§ **TASK INSTRUCTIONS**
Extract every line of the entries below that contains the string "kern".

.....

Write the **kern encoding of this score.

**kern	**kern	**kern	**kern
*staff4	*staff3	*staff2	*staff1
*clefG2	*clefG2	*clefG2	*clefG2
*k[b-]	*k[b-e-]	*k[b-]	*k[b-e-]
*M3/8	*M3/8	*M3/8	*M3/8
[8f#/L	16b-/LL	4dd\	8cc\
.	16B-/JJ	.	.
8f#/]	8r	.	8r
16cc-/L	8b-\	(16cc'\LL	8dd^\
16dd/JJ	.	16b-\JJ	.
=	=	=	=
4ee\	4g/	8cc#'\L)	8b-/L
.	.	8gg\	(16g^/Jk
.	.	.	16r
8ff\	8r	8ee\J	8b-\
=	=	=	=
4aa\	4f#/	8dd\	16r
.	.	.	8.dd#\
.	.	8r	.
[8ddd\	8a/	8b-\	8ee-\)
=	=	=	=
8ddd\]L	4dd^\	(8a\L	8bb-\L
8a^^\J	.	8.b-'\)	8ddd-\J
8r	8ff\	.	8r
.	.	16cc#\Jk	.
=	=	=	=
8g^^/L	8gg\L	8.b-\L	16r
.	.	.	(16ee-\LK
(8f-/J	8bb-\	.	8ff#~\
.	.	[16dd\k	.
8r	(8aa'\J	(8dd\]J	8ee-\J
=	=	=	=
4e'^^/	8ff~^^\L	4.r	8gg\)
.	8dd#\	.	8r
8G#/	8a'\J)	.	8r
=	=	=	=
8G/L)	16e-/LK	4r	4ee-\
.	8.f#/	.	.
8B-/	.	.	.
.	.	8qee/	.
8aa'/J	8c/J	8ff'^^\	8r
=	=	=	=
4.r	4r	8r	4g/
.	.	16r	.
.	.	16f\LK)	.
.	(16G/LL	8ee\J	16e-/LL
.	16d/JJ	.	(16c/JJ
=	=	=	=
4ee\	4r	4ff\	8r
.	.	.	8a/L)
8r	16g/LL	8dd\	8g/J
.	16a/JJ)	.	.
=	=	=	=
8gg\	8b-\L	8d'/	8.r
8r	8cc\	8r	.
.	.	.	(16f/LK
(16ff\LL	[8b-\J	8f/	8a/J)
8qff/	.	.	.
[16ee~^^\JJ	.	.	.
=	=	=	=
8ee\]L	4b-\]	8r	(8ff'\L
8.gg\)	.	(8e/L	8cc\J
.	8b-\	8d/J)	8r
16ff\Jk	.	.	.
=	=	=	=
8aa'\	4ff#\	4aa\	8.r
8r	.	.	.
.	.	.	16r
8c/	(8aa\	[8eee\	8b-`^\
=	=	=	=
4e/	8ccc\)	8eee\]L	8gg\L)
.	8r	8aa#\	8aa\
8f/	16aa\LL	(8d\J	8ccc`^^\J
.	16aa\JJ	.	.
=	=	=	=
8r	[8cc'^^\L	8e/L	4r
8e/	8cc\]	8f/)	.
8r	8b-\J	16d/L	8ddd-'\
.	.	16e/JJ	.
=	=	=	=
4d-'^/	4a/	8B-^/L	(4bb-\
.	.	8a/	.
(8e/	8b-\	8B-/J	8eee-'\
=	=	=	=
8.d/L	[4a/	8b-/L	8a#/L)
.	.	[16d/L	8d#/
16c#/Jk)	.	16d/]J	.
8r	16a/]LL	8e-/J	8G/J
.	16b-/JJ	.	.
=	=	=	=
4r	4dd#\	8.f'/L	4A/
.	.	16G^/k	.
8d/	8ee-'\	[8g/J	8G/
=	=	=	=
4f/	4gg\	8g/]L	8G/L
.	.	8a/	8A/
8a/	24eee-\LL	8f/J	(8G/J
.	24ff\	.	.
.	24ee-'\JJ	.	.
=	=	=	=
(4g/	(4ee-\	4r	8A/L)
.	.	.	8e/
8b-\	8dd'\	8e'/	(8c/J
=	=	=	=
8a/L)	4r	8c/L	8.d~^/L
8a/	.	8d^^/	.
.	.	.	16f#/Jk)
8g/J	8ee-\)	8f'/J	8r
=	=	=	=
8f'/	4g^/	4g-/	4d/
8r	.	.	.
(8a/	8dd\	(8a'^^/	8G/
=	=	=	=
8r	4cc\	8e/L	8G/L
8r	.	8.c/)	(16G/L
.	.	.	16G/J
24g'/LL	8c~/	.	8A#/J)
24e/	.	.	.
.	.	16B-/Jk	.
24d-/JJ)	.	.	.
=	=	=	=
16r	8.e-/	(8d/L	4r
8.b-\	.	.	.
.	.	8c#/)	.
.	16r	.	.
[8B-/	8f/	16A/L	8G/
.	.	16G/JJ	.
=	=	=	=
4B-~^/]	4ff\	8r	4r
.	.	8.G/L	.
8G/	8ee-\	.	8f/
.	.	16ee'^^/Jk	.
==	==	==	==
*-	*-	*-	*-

.....

§ **RESULT FOR THIS TASK**
Write the **kern encoding of this score.
**kern	**kern	**kern	**kern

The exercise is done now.